* _Material for this exercise_:
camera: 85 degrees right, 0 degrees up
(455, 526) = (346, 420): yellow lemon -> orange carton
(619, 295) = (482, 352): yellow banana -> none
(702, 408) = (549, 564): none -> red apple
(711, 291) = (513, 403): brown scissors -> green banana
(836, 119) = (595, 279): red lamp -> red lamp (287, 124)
--
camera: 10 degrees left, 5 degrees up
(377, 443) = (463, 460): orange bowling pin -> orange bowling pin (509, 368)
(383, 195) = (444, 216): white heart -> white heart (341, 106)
==
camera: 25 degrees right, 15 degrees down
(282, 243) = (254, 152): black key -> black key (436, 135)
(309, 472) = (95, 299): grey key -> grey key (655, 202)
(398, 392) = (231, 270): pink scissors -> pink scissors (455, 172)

* _Exercise directions_: Please copy, exactly as written, every line in the listing above from the line with "camera: 10 degrees left, 5 degrees up" up to and including the line with "(383, 195) = (444, 216): white".

* _Response below_:
camera: 10 degrees left, 5 degrees up
(377, 443) = (463, 460): orange bowling pin -> orange bowling pin (509, 368)
(383, 195) = (444, 216): white heart -> white heart (341, 106)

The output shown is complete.